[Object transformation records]
········

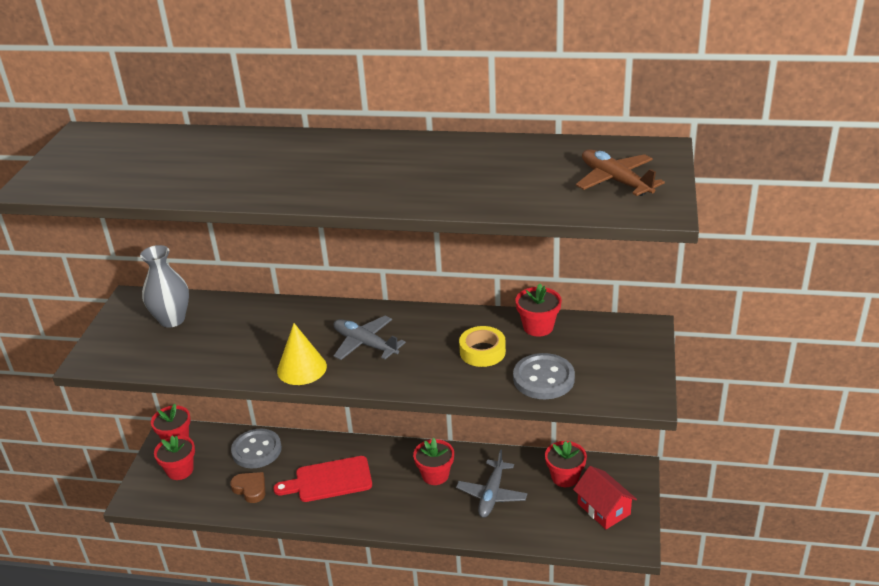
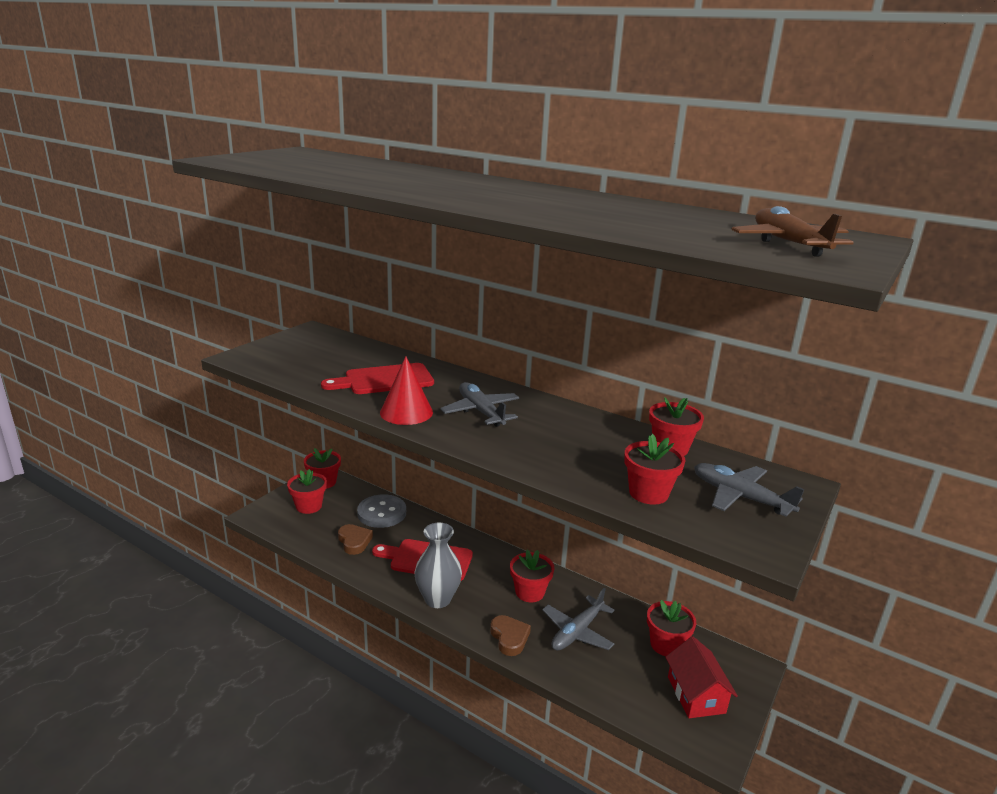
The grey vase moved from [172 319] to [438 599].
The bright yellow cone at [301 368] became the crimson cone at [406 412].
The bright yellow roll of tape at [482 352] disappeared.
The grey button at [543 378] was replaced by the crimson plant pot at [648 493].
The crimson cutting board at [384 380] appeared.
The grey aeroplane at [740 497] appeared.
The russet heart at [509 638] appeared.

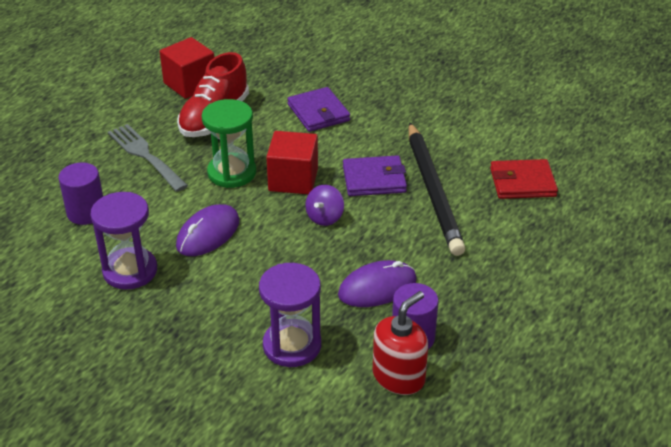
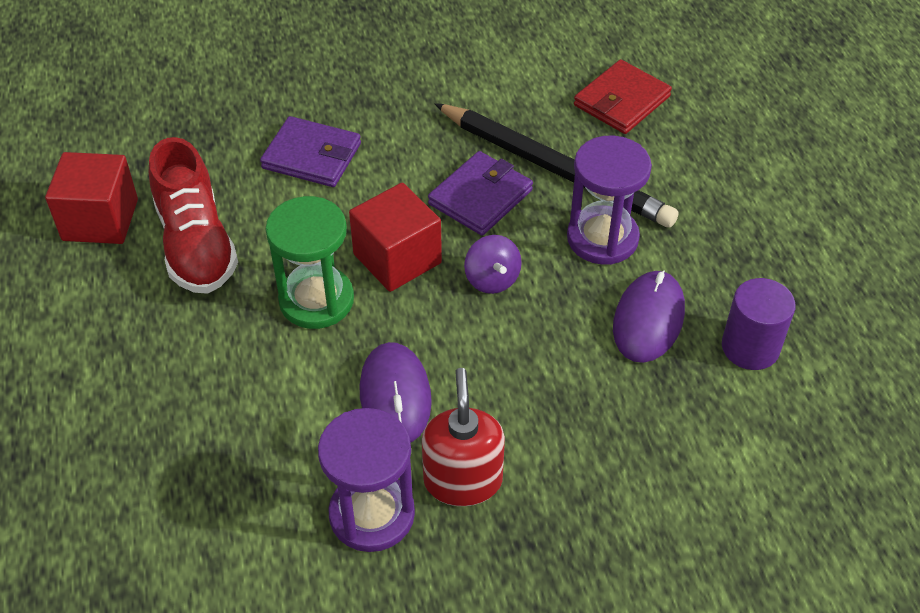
The grey fork at [145 155] disappeared.
The purple solid cylinder at [86 212] disappeared.
The purple sandglass moved from [292 345] to [602 238].
The crimson soap pump moved from [399 376] to [463 480].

········

**EXERCISE PROMPT:** Copy all the records above exactly, but leave out the pictures.

**PROBLEM SOLUTION:**
The grey vase moved from [172 319] to [438 599].
The bright yellow cone at [301 368] became the crimson cone at [406 412].
The bright yellow roll of tape at [482 352] disappeared.
The grey button at [543 378] was replaced by the crimson plant pot at [648 493].
The crimson cutting board at [384 380] appeared.
The grey aeroplane at [740 497] appeared.
The russet heart at [509 638] appeared.

The grey fork at [145 155] disappeared.
The purple solid cylinder at [86 212] disappeared.
The purple sandglass moved from [292 345] to [602 238].
The crimson soap pump moved from [399 376] to [463 480].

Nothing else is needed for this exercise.